Please transcribe exactly, and only, the lines of the data below between the line holding "black line: (148, 278)" and the line holding "orange star: (80, 58) -> (130, 88), moved", inclusive.

Information provided:
··········

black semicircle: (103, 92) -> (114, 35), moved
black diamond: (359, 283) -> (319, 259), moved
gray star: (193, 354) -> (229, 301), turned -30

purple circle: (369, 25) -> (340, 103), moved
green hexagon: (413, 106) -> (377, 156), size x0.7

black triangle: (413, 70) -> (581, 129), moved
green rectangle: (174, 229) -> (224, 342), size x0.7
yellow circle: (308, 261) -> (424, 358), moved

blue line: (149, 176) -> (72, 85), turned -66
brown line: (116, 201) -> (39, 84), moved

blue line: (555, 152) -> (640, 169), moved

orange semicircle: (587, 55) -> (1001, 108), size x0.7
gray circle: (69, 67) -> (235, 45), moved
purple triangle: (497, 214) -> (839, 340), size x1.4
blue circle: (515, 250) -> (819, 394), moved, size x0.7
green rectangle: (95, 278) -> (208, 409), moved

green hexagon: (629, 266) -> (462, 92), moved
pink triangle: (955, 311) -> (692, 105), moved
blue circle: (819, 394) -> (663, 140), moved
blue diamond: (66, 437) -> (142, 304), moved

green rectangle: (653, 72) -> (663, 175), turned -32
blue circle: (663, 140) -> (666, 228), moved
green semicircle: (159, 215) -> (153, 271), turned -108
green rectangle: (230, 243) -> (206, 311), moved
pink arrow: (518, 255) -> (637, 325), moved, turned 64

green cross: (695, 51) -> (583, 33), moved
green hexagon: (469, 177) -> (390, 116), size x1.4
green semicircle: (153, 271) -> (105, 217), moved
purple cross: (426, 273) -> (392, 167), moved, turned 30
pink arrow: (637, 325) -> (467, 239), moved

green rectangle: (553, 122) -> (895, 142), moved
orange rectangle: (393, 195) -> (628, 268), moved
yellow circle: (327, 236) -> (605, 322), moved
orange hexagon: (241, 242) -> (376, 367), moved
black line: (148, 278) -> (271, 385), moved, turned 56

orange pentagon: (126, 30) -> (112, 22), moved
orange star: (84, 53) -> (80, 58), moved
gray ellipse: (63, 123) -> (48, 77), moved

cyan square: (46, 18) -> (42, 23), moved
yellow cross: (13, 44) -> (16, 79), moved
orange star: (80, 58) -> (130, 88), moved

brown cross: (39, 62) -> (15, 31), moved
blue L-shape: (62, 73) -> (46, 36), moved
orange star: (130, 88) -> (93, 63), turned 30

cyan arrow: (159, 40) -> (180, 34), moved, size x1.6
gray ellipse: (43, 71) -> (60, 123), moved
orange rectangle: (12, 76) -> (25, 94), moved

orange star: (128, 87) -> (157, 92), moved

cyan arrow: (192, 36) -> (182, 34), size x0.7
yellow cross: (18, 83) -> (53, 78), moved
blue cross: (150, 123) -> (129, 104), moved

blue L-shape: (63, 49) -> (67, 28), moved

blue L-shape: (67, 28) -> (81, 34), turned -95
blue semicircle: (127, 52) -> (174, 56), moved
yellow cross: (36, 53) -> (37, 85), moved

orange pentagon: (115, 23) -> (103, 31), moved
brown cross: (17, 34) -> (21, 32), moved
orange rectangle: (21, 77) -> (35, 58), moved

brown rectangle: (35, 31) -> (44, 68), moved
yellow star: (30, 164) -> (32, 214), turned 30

··········

Response to the task:
black line: (148, 278) -> (271, 385), moved, turned 56

orange pentagon: (126, 30) -> (112, 22), moved
orange star: (84, 53) -> (80, 58), moved
gray ellipse: (63, 123) -> (48, 77), moved

cyan square: (46, 18) -> (42, 23), moved
yellow cross: (13, 44) -> (16, 79), moved
orange star: (80, 58) -> (130, 88), moved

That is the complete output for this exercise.